Once the pictures are set aside, repeat all of the data below exactly.

(Task material begins)

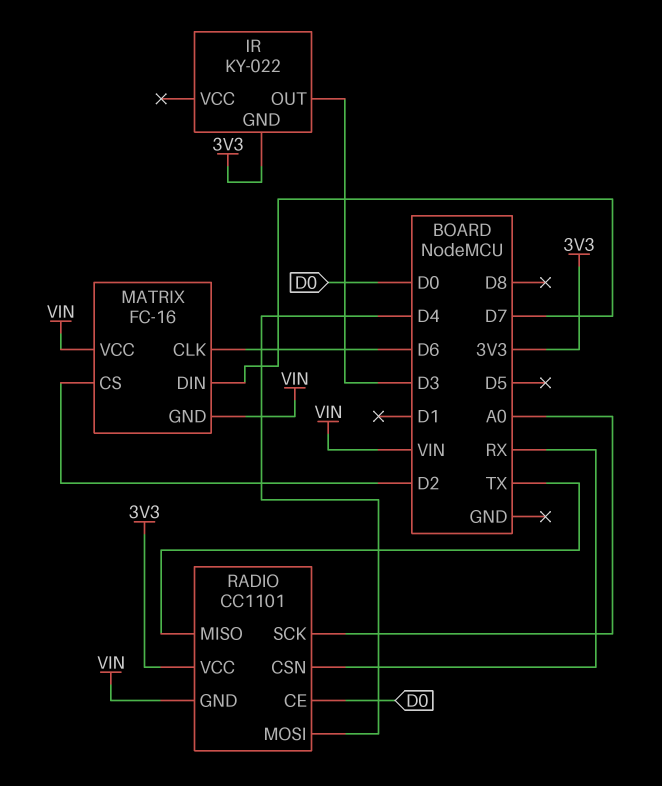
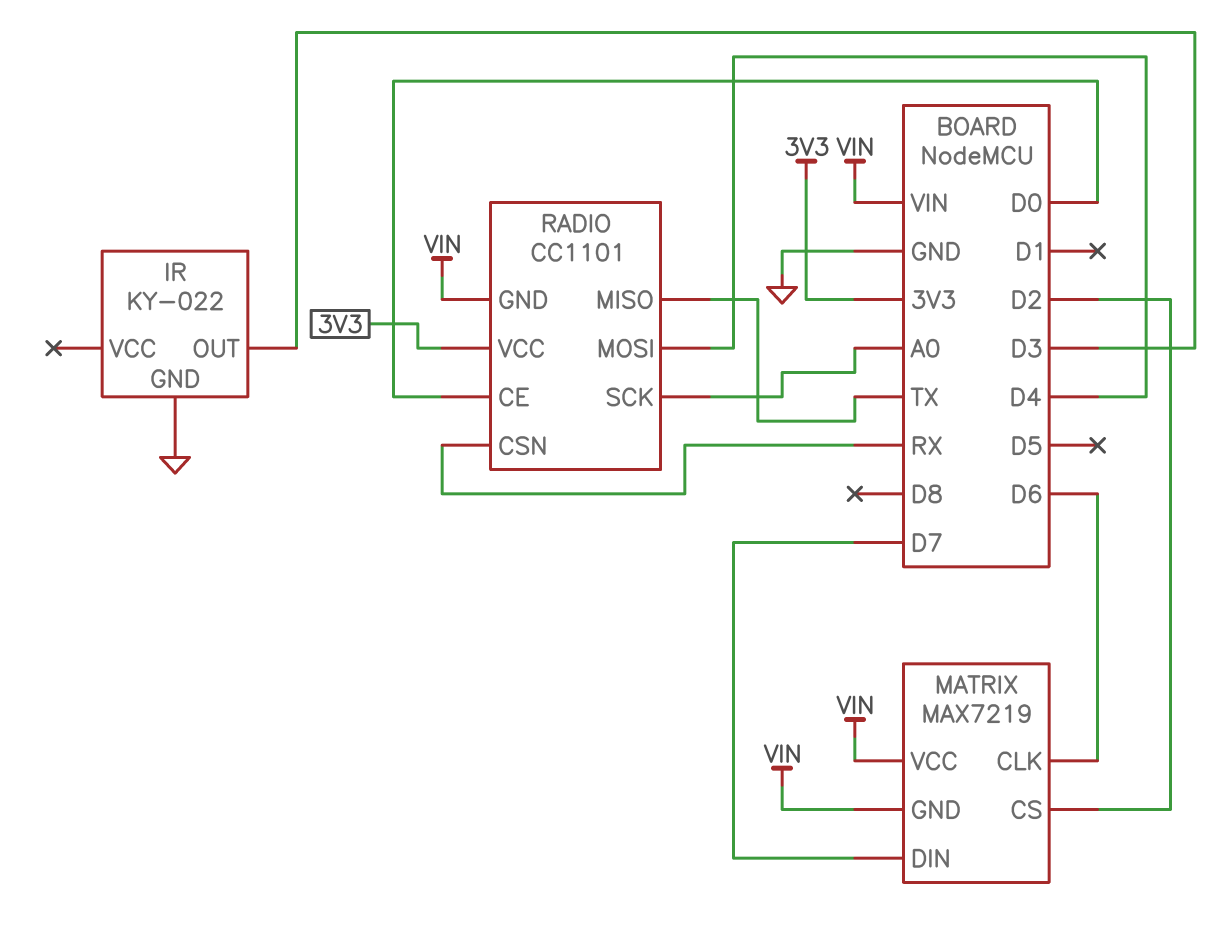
IR pin GND: 3V3 -> GND
MATRIX: FC-16 -> MAX7219

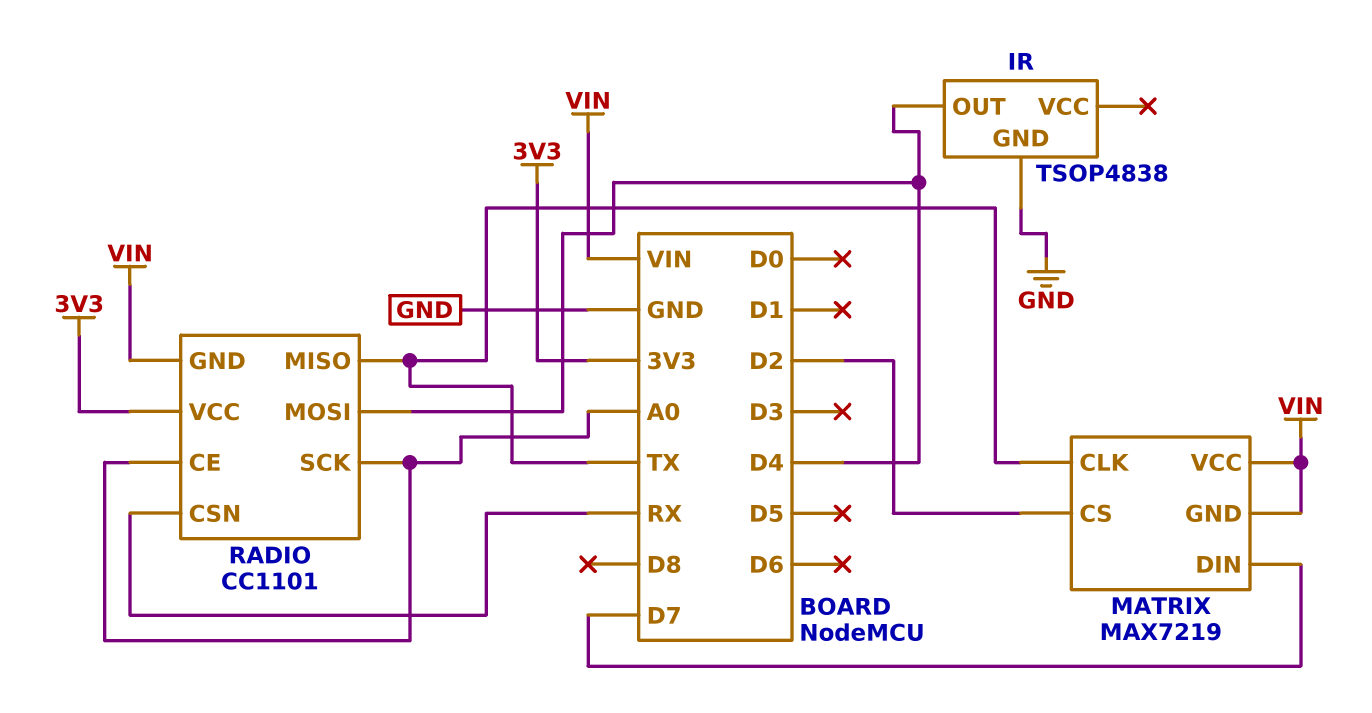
IR: KY-022 -> TSOP4838
IR pin OUT: D3 -> D4
MATRIX pin CLK: D6 -> TX
RADIO pin CE: D0 -> A0

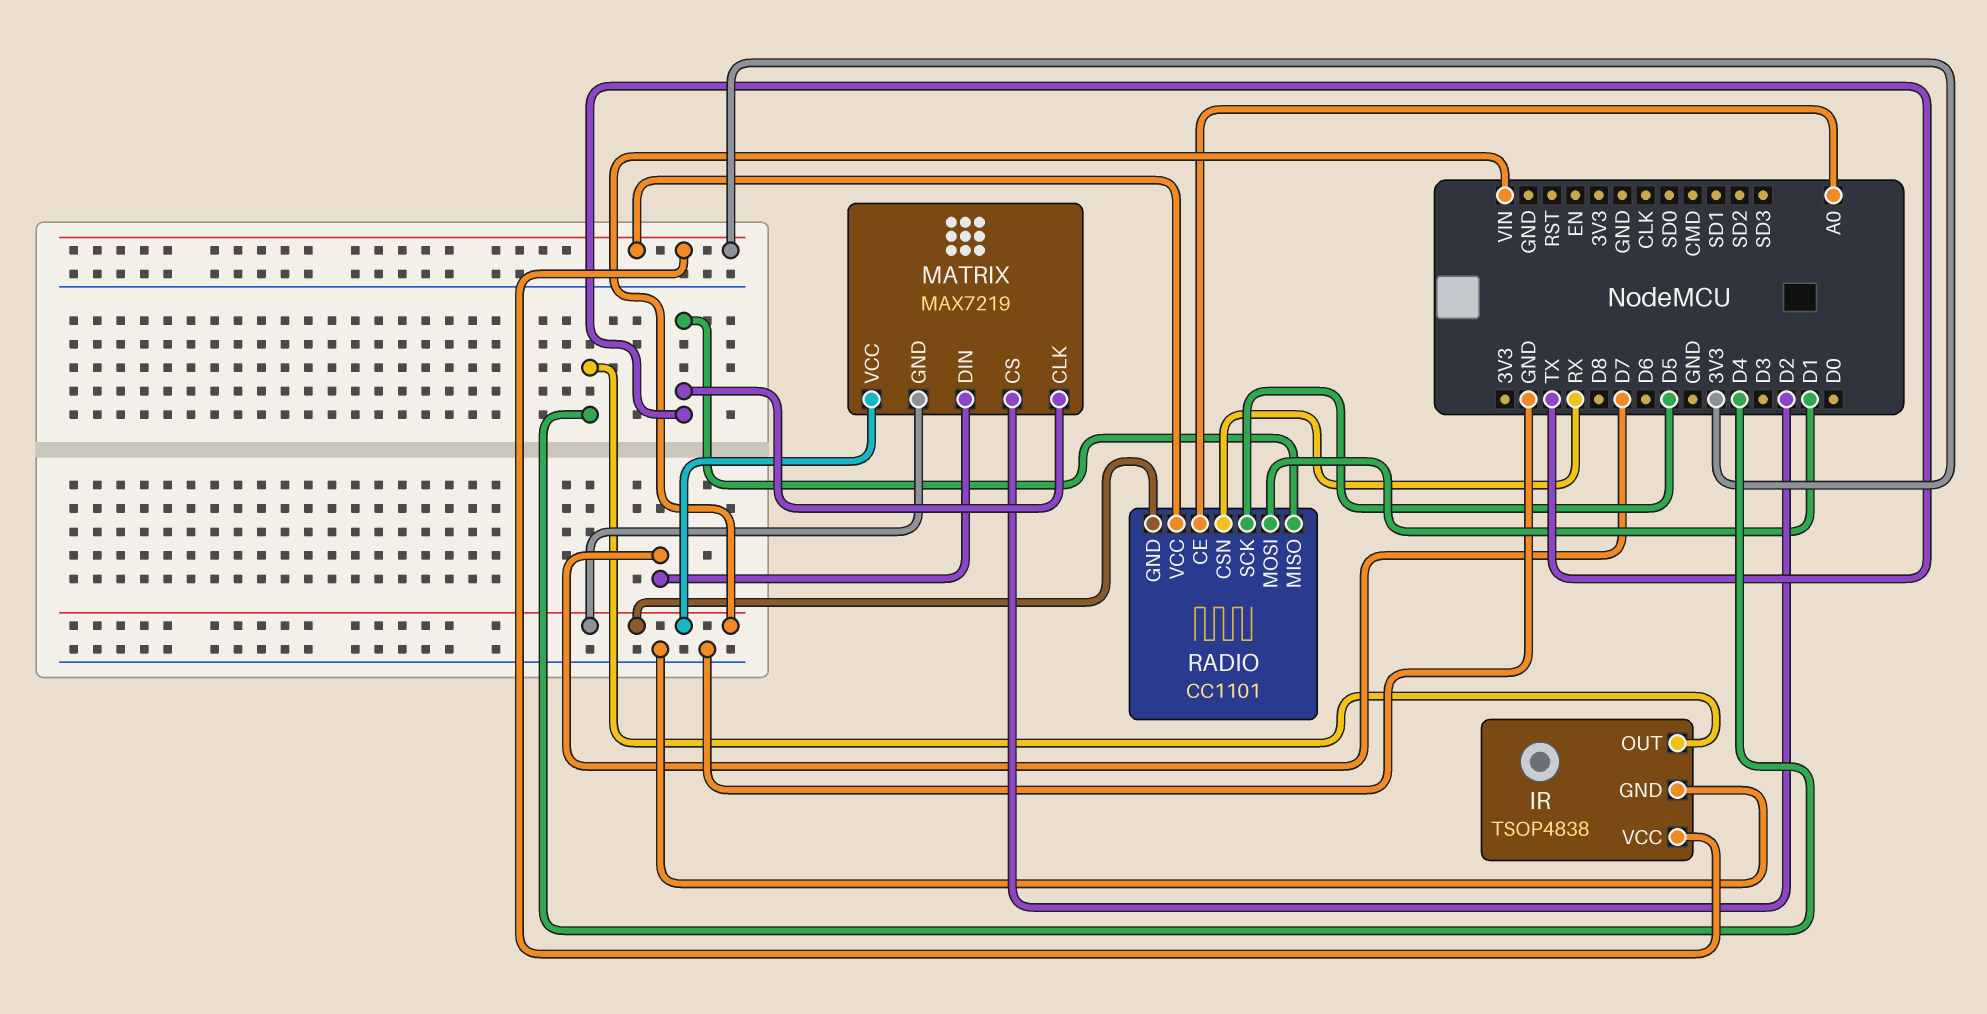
IR pin VCC: none -> 3V3
RADIO pin MOSI: D4 -> D1
RADIO pin SCK: A0 -> D5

(Task material ends)

| Your response |
IR pin GND: 3V3 -> GND
MATRIX: FC-16 -> MAX7219

IR: KY-022 -> TSOP4838
IR pin OUT: D3 -> D4
MATRIX pin CLK: D6 -> TX
RADIO pin CE: D0 -> A0

IR pin VCC: none -> 3V3
RADIO pin MOSI: D4 -> D1
RADIO pin SCK: A0 -> D5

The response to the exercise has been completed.